━━━ Information provided ━━━
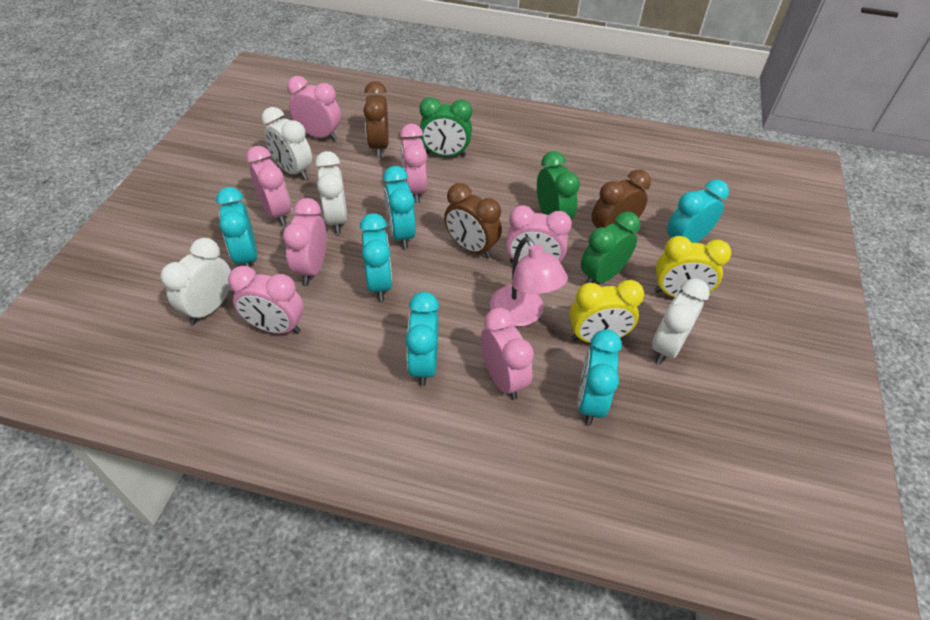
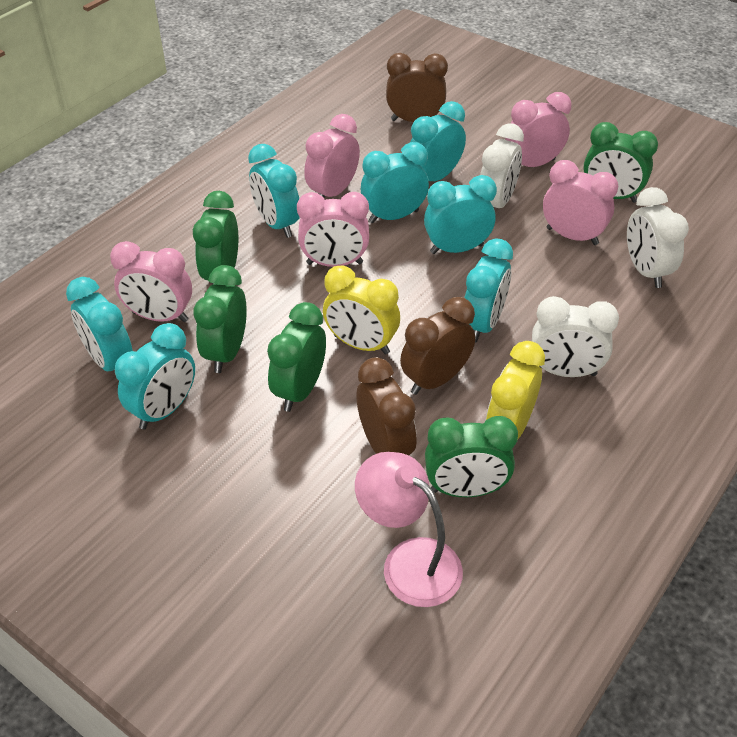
green clock: 3 -> 5
pink clock: 7 -> 5
turquoise clock: 6 -> 7
white clock: 4 -> 3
━━━
▸ What the task requires
Retype the listing above exactly. Pictures are not part of the copy.

▸ Task result
green clock: 3 -> 5
pink clock: 7 -> 5
turquoise clock: 6 -> 7
white clock: 4 -> 3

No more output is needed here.